Requirement:
Could you restate word for word every line from the one containing "D2: LED orange" to the end of the records, and nothing else?

(Data extracted from a collection)
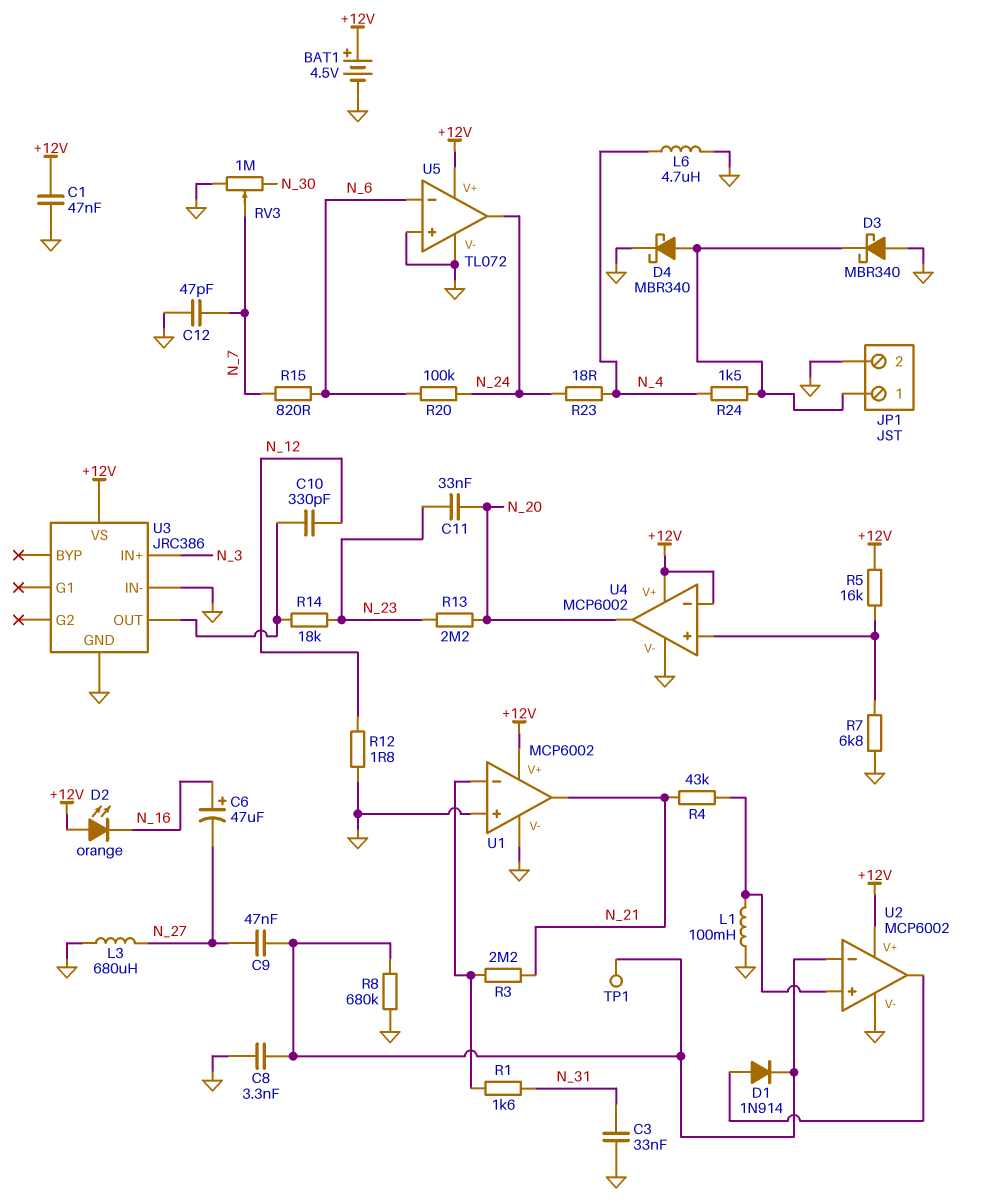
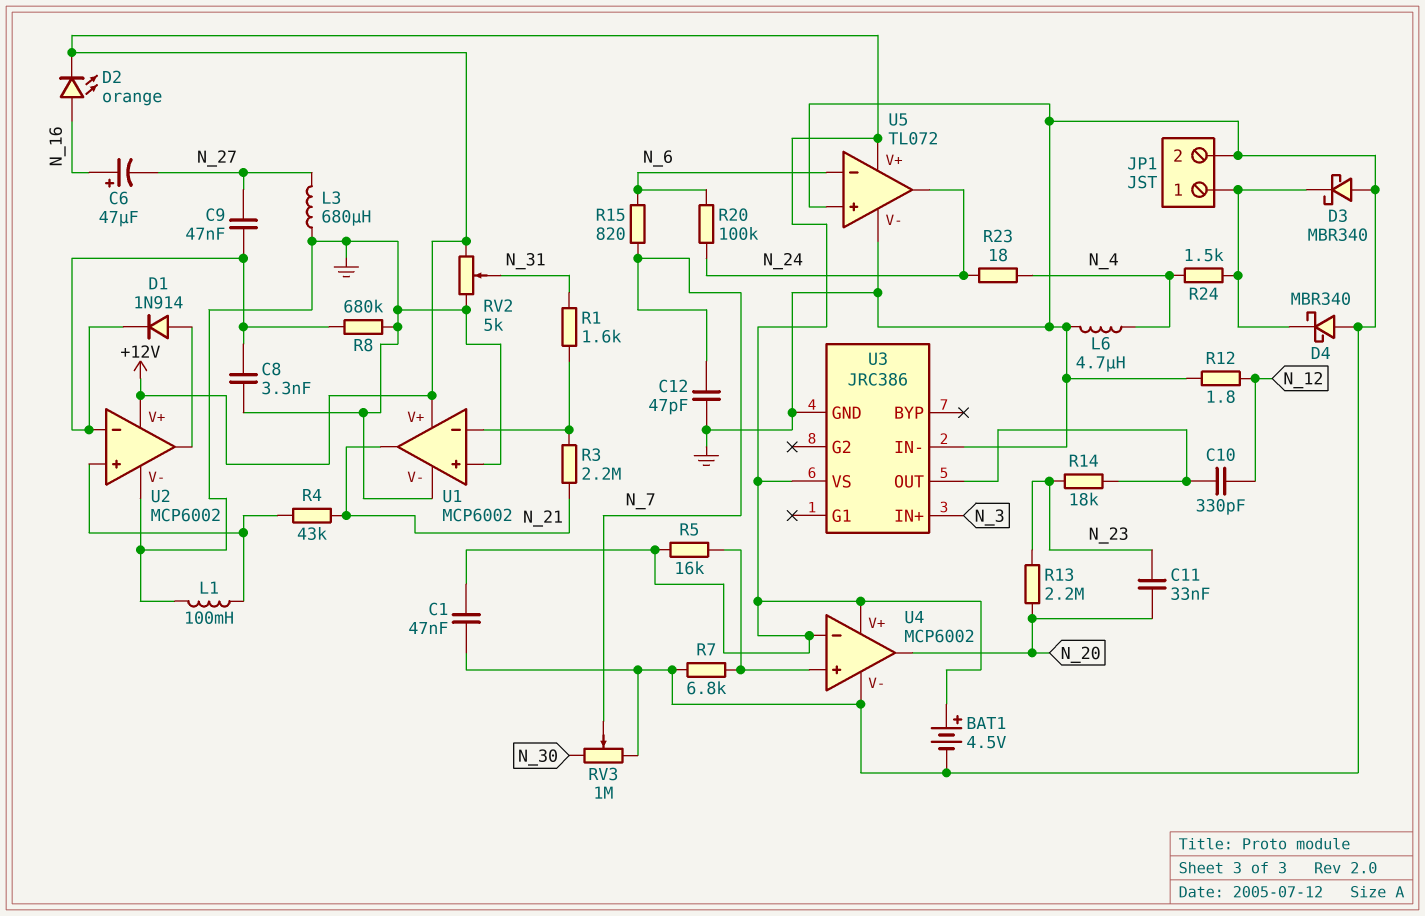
C3: 33nF (GND, N_31) -> none
D2: LED orange (A +12V, K N_16) -> LED orange (A N_16, K +12V)
D4: schottky MBR340 (A JP1/1, K GND) -> schottky MBR340 (A GND, K JP1/1)
RV2: none -> 5k (+12V, GND, wiper N_31)
TP1: test point (U2/in-) -> none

Exercise response:
D2: LED orange (A +12V, K N_16) -> LED orange (A N_16, K +12V)
D4: schottky MBR340 (A JP1/1, K GND) -> schottky MBR340 (A GND, K JP1/1)
RV2: none -> 5k (+12V, GND, wiper N_31)
TP1: test point (U2/in-) -> none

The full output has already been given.